Stepwise shape edit descriptions:

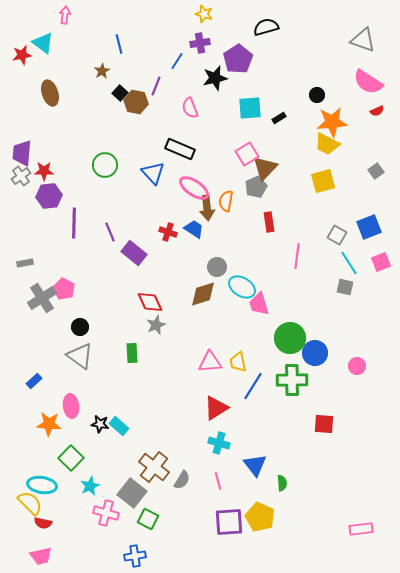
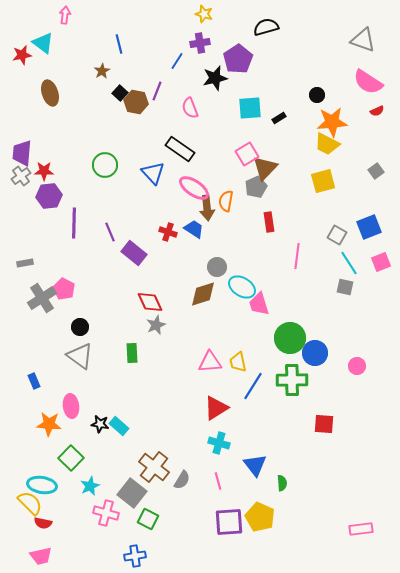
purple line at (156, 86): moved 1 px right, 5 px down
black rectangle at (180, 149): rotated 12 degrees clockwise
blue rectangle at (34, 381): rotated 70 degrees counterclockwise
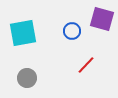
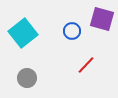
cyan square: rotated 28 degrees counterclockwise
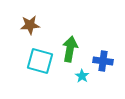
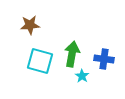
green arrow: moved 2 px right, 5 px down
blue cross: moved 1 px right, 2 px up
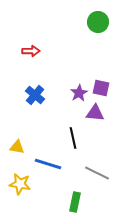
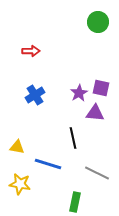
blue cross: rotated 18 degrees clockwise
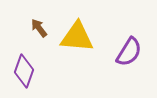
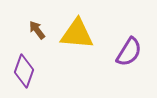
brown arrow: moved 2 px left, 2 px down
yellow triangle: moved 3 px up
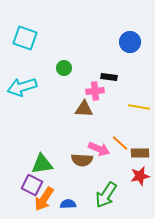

- _WHAT THIS TASK INVOLVES_
The entries should be reproduced word for word, pictures omitted.

- _TASK ANSWER_
purple line at (156, 86): moved 1 px right, 5 px down
black rectangle at (180, 149): rotated 12 degrees clockwise
blue rectangle at (34, 381): rotated 70 degrees counterclockwise
cyan square: rotated 28 degrees counterclockwise
green arrow: moved 2 px right, 5 px down
blue cross: moved 1 px right, 2 px up
blue cross: rotated 18 degrees clockwise
brown arrow: moved 2 px left, 2 px down
yellow triangle: moved 3 px up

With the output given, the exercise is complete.